Without any of the pictures, transcribe all the lines below exactly.

[[ Provided material, beginning ]]

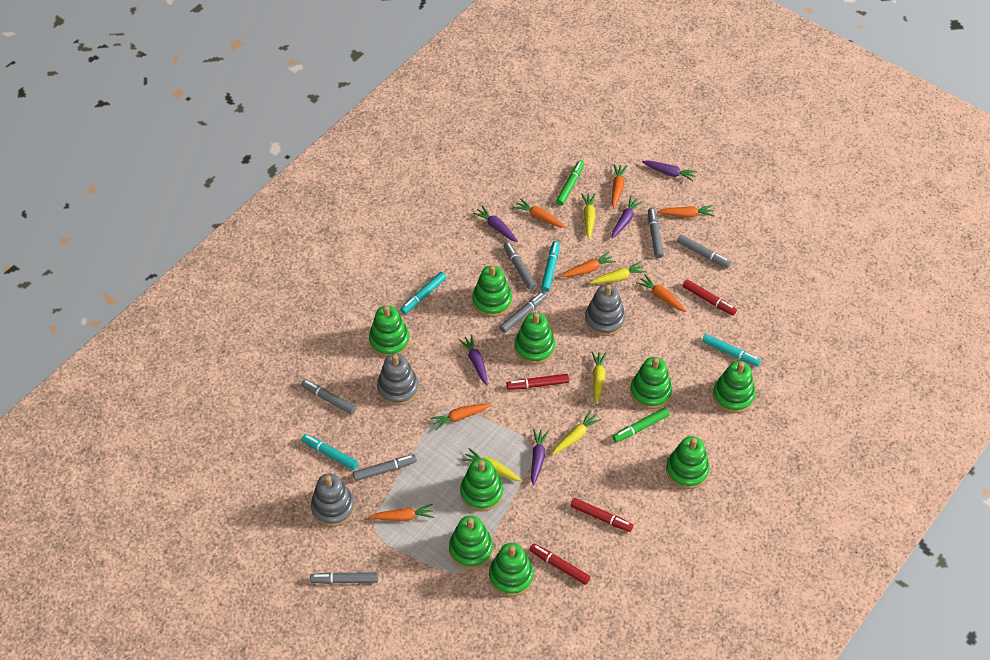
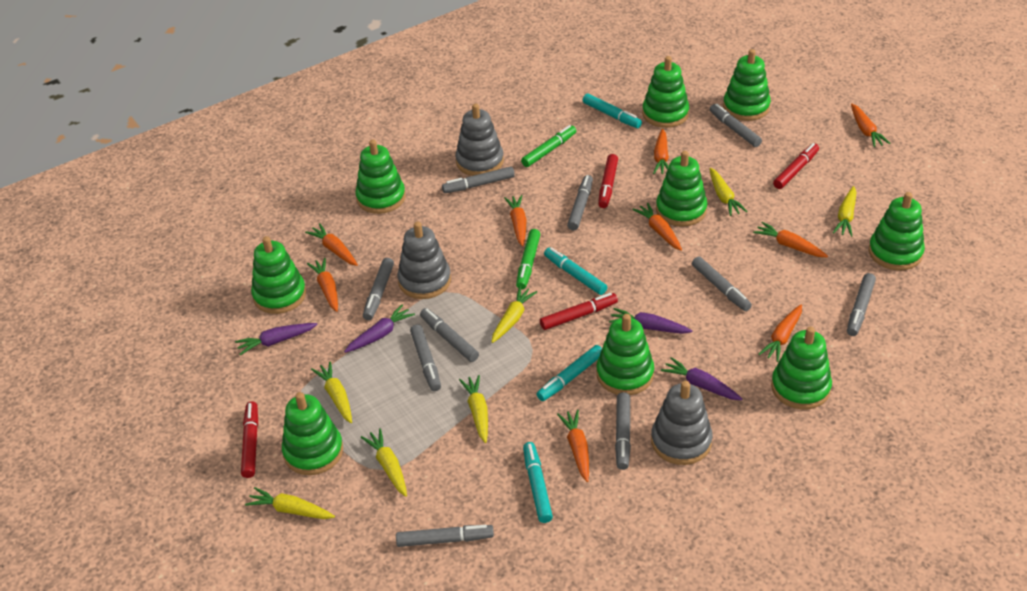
grey marker: 7 -> 10
orange carrot: 7 -> 9
purple carrot: 5 -> 4
yellow carrot: 5 -> 7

[[ Provided material, end ]]

* Written answer *
grey marker: 7 -> 10
orange carrot: 7 -> 9
purple carrot: 5 -> 4
yellow carrot: 5 -> 7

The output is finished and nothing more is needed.